Stated exercise
Provide an exact reproduction of every entry.

Material provided
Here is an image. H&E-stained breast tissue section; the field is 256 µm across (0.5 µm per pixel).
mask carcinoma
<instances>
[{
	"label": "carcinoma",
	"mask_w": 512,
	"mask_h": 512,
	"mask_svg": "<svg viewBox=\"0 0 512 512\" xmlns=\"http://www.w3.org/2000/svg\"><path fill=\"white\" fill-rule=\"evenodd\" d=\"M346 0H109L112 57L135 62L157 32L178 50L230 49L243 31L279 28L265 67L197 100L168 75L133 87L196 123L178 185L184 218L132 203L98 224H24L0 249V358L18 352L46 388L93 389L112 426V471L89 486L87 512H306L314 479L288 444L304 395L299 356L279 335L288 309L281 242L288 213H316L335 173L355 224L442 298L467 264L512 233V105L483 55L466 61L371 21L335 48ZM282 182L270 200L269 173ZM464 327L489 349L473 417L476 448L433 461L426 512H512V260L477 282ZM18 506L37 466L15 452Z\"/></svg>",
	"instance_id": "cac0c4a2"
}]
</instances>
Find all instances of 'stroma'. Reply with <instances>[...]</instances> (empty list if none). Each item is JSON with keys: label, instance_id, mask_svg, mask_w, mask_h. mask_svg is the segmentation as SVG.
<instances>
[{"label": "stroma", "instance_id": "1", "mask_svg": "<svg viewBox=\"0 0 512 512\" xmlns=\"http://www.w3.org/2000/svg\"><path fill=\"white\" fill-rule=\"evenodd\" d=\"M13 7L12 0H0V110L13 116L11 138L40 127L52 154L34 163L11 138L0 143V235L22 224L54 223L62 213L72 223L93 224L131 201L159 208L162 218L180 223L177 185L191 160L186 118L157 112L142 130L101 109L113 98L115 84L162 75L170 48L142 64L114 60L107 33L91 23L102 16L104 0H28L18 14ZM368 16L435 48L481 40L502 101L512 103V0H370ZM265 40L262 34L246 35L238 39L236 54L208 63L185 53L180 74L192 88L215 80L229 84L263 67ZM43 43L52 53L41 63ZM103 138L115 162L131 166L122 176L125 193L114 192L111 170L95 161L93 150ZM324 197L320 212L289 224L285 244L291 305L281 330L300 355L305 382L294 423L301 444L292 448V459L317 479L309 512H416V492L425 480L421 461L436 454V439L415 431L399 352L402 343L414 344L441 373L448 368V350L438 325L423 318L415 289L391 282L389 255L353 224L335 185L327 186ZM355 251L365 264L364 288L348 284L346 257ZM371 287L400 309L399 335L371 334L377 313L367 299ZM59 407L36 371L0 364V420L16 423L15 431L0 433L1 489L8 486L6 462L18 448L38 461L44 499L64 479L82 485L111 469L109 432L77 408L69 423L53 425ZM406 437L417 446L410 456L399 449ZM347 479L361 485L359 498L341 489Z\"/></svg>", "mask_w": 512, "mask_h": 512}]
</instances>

The reply
Here is an image. H&E-stained breast tissue section; the field is 256 µm across (0.5 µm per pixel).
mask carcinoma
<instances>
[{
	"label": "carcinoma",
	"mask_w": 512,
	"mask_h": 512,
	"mask_svg": "<svg viewBox=\"0 0 512 512\" xmlns=\"http://www.w3.org/2000/svg\"><path fill=\"white\" fill-rule=\"evenodd\" d=\"M346 0H109L112 57L135 62L157 32L178 50L230 49L243 31L279 28L265 67L197 100L168 75L133 87L196 123L178 185L184 218L132 203L98 224H24L0 249V358L18 352L46 388L93 389L112 426V471L89 486L87 512H306L314 479L288 444L304 395L299 356L279 335L288 309L281 242L288 213H316L335 173L355 224L442 298L467 264L512 233V105L483 55L466 61L371 21L335 48ZM282 182L270 200L269 173ZM464 327L489 349L473 417L476 448L433 461L426 512H512V260L477 282ZM18 506L37 466L15 452Z\"/></svg>",
	"instance_id": "cac0c4a2"
}]
</instances>
Find all instances of 'stroma'. Reply with <instances>[...]</instances> (empty list if none). Each item is JSON with keys: label, instance_id, mask_svg, mask_w, mask_h. mask_svg is the segmentation as SVG.
<instances>
[{"label": "stroma", "instance_id": "1", "mask_svg": "<svg viewBox=\"0 0 512 512\" xmlns=\"http://www.w3.org/2000/svg\"><path fill=\"white\" fill-rule=\"evenodd\" d=\"M13 7L12 0H0V110L13 116L11 138L40 127L52 154L34 163L11 138L0 143V235L22 224L54 223L62 213L72 223L93 224L131 201L159 208L162 218L180 223L177 185L191 160L186 118L157 112L142 130L101 109L113 98L115 84L162 75L170 48L142 64L114 60L107 33L91 23L102 16L104 0H28L18 14ZM368 16L435 48L481 40L502 101L512 103V0H370ZM265 40L262 34L246 35L238 39L236 54L208 63L185 53L180 74L192 88L215 80L229 84L263 67ZM43 43L52 53L41 63ZM103 138L115 162L131 166L122 176L125 193L114 192L111 170L95 161L93 150ZM324 197L320 212L289 224L285 244L291 305L281 330L300 355L305 382L294 423L301 444L292 448V459L317 479L309 512H416V492L425 480L421 461L436 454V439L415 431L399 352L402 343L414 344L441 373L448 368V350L438 325L423 318L415 289L391 282L389 255L353 224L335 185L327 186ZM355 251L365 264L364 288L348 284L346 257ZM371 287L400 309L399 335L371 334L377 313L367 299ZM59 407L36 371L0 364V420L16 423L15 431L0 433L1 489L8 486L6 462L18 448L38 461L44 499L64 479L82 485L111 469L109 432L77 408L69 423L53 425ZM406 437L417 446L410 456L399 449ZM347 479L361 485L359 498L341 489Z\"/></svg>", "mask_w": 512, "mask_h": 512}]
</instances>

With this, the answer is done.